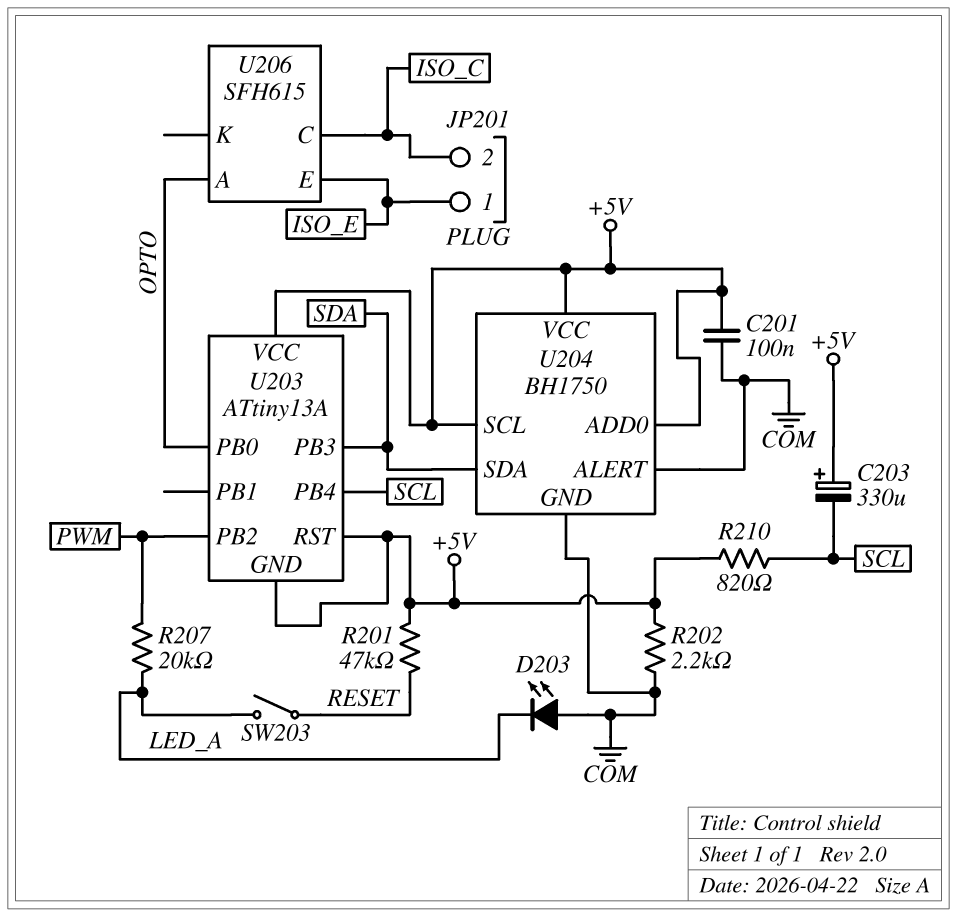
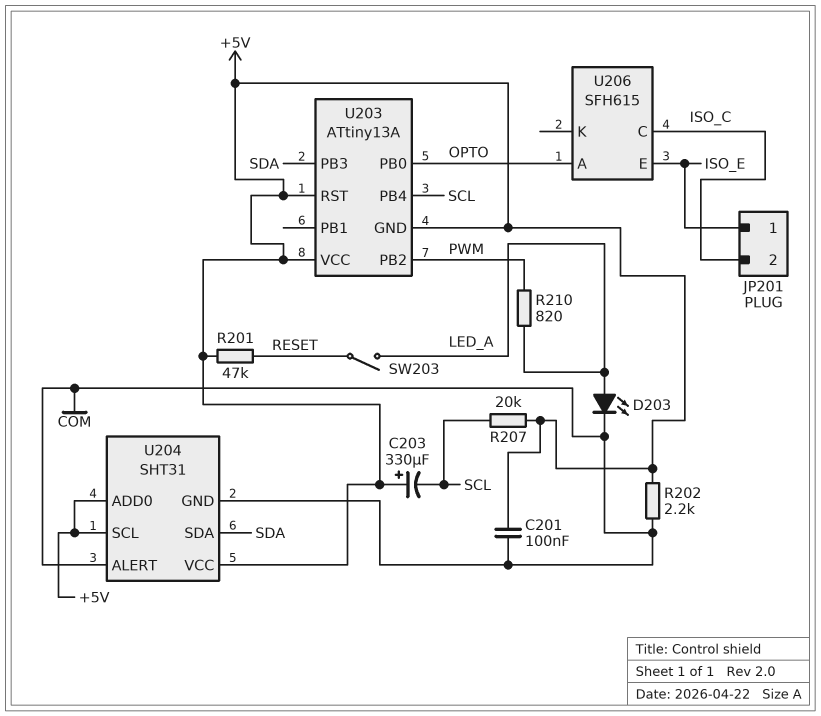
D203: LED (A COM, K LED_A) -> LED (A LED_A, K COM)
R207: 20k (LED_A, PWM) -> 20k (+5V, SCL)
R210: 820 (+5V, SCL) -> 820 (LED_A, PWM)
U204: BH1750 -> SHT31

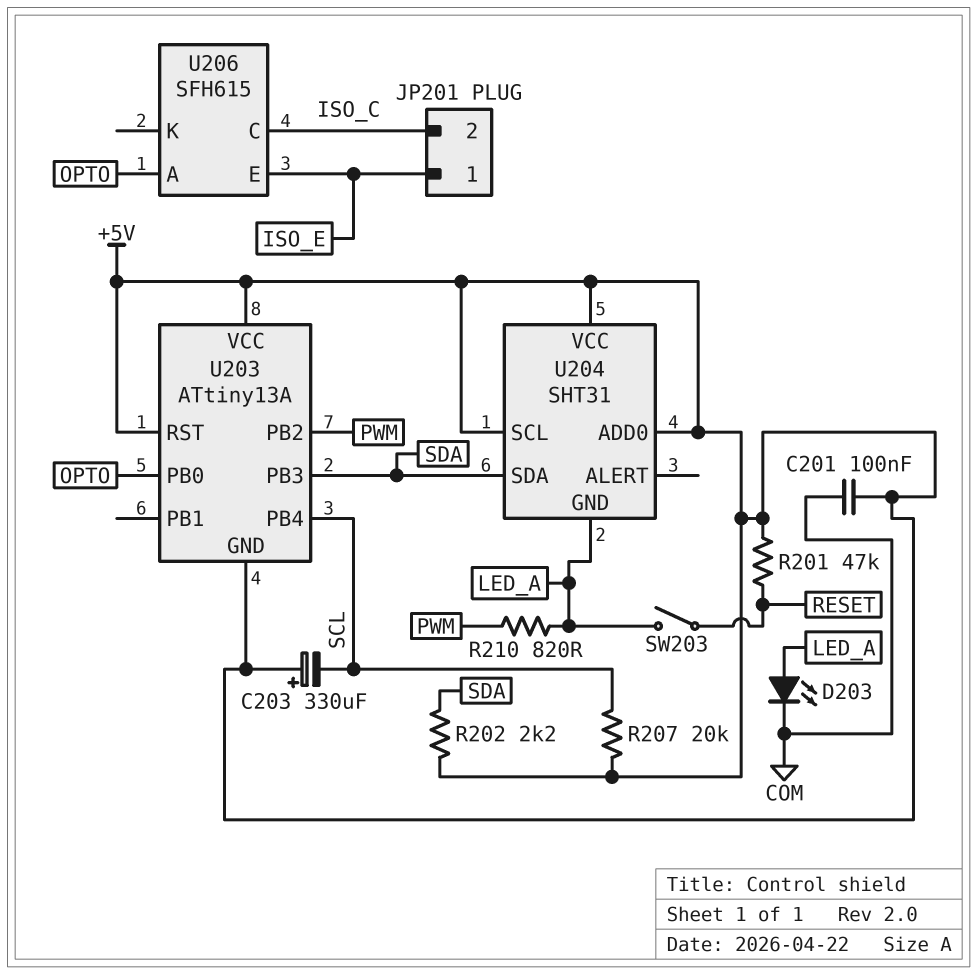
R202: 2.2k (+5V, COM) -> 2.2k (+5V, SDA)
U204 pin ALERT: COM -> none
U204 pin GND: COM -> LED_A

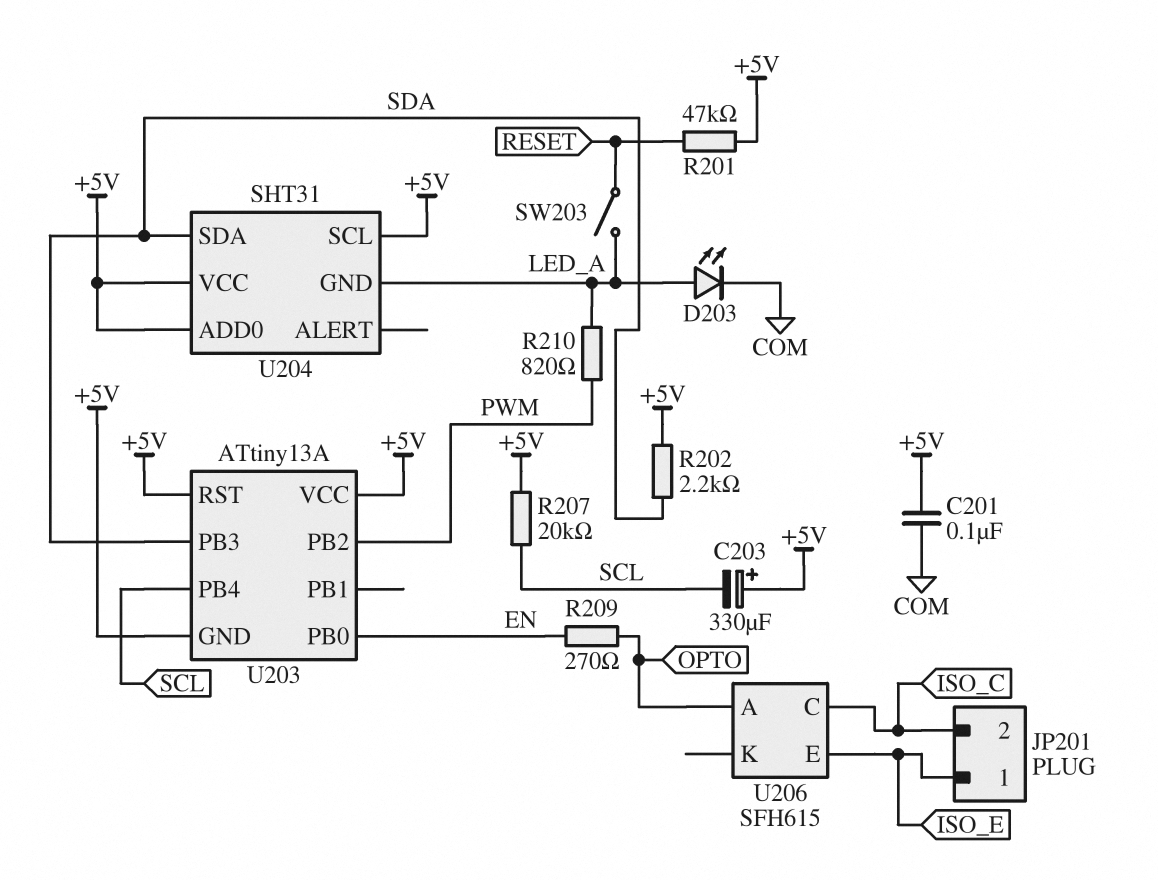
R209: none -> 270 (EN, OPTO)
U203 pin PB0: OPTO -> EN

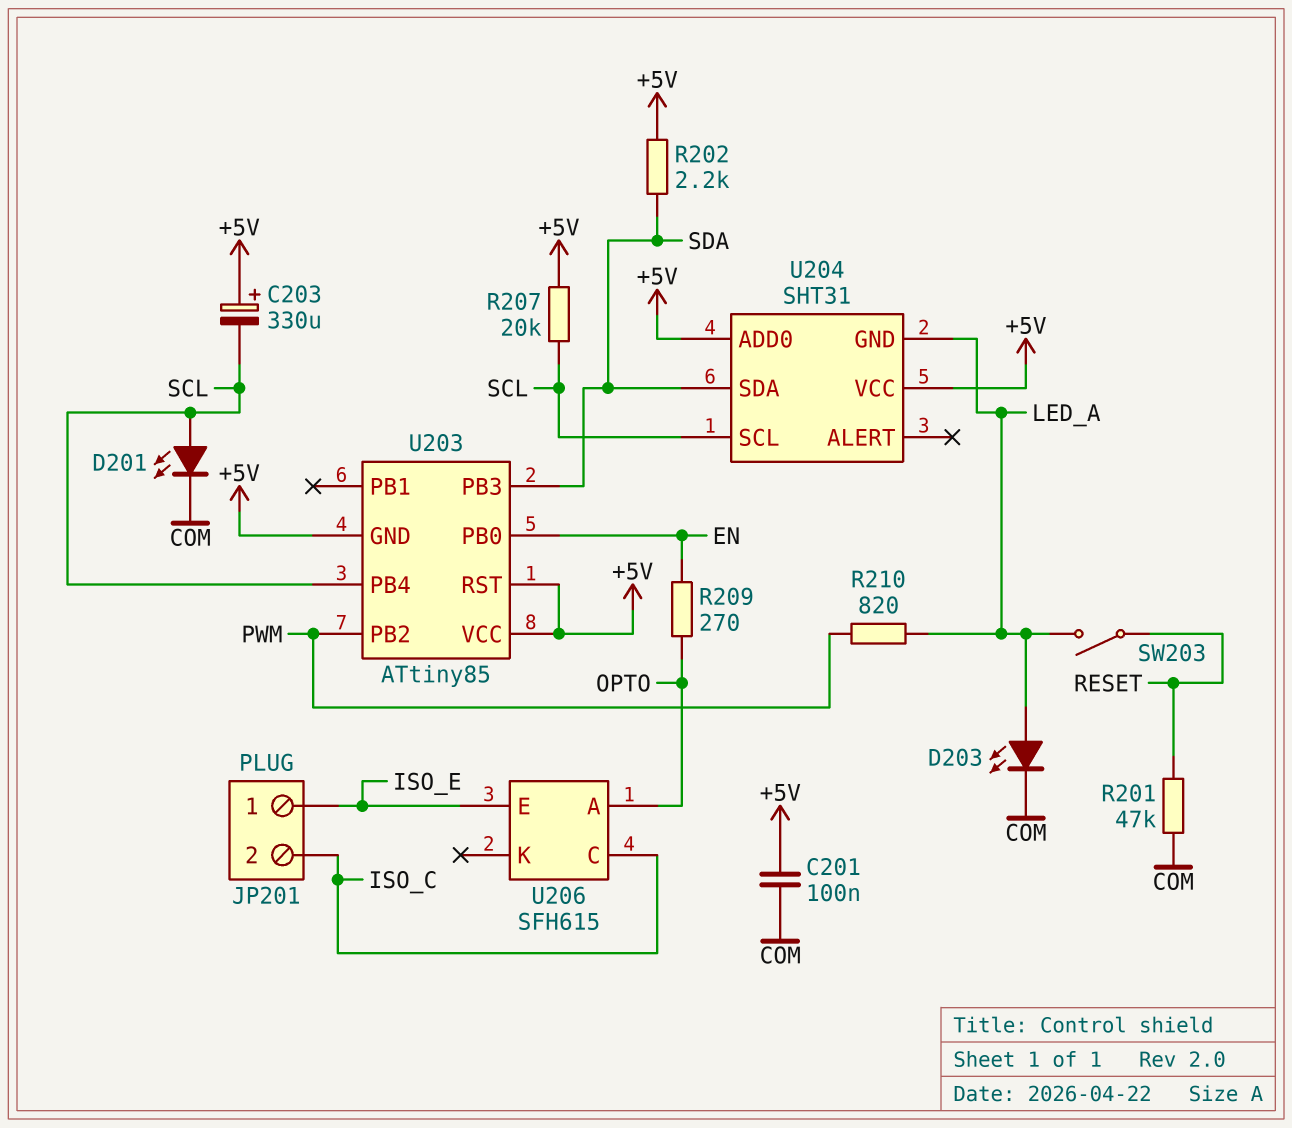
D201: none -> LED (A SCL, K COM)
R201: 47k (+5V, RESET) -> 47k (COM, RESET)
U203: ATtiny13A -> ATtiny85
U204 pin SCL: +5V -> SCL

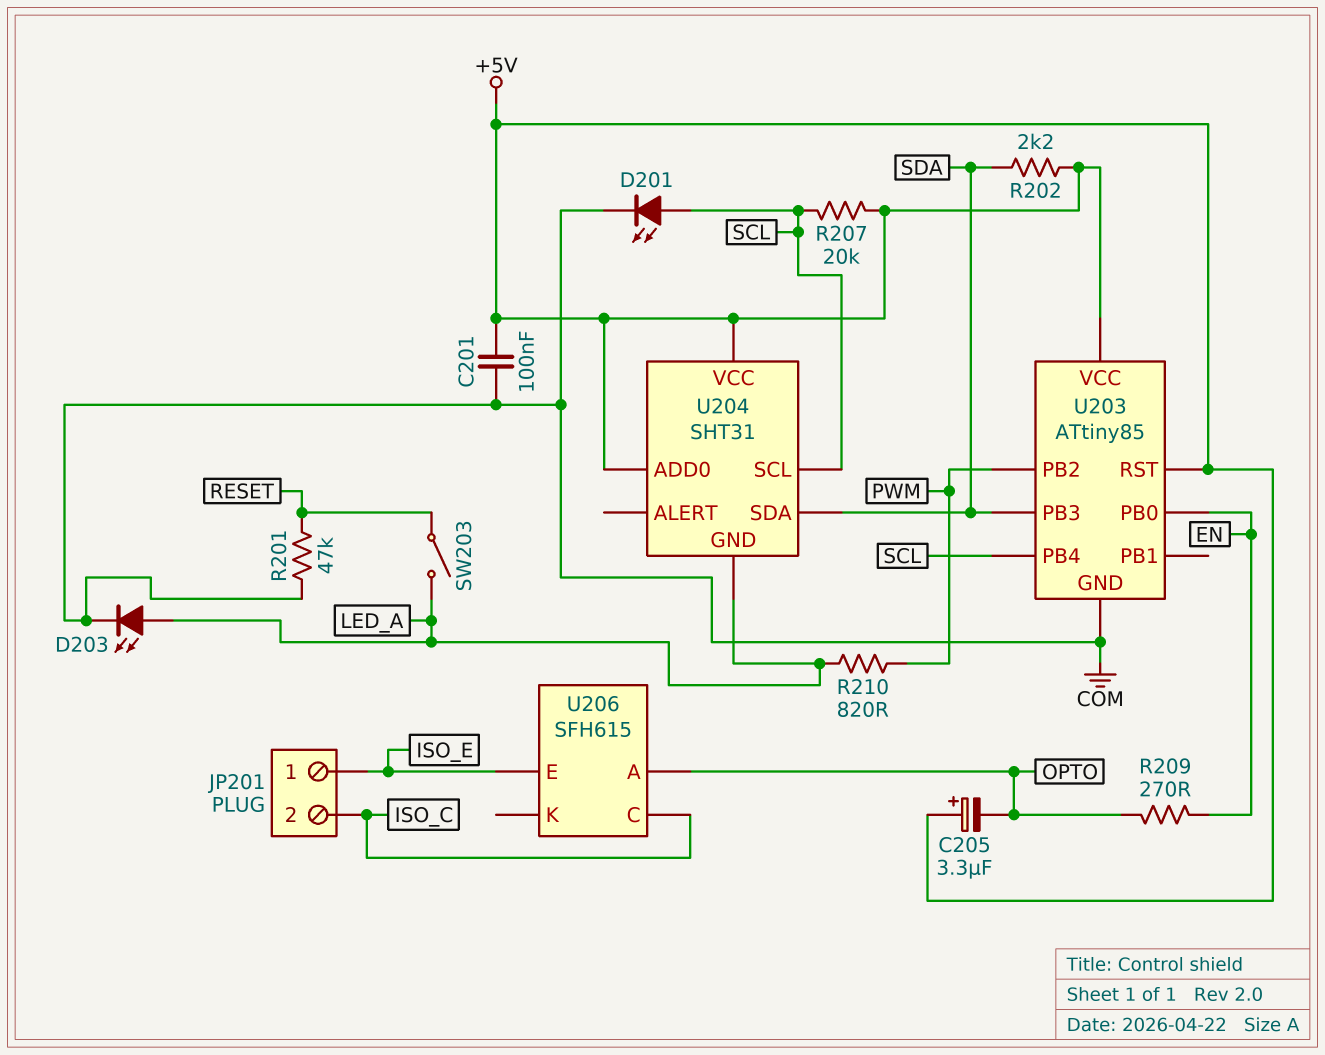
C203: 330uF (plus +5V, minus SCL) -> none
C205: none -> 3.3uF (plus +5V, minus OPTO)
U203 pin GND: +5V -> COM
..........
WORK ITEM:
Copy out the records exactly. Do not include the pictures.

REPLY:
D203: LED (A COM, K LED_A) -> LED (A LED_A, K COM)
R207: 20k (LED_A, PWM) -> 20k (+5V, SCL)
R210: 820 (+5V, SCL) -> 820 (LED_A, PWM)
U204: BH1750 -> SHT31

R202: 2.2k (+5V, COM) -> 2.2k (+5V, SDA)
U204 pin ALERT: COM -> none
U204 pin GND: COM -> LED_A

R209: none -> 270 (EN, OPTO)
U203 pin PB0: OPTO -> EN

D201: none -> LED (A SCL, K COM)
R201: 47k (+5V, RESET) -> 47k (COM, RESET)
U203: ATtiny13A -> ATtiny85
U204 pin SCL: +5V -> SCL

C203: 330uF (plus +5V, minus SCL) -> none
C205: none -> 3.3uF (plus +5V, minus OPTO)
U203 pin GND: +5V -> COM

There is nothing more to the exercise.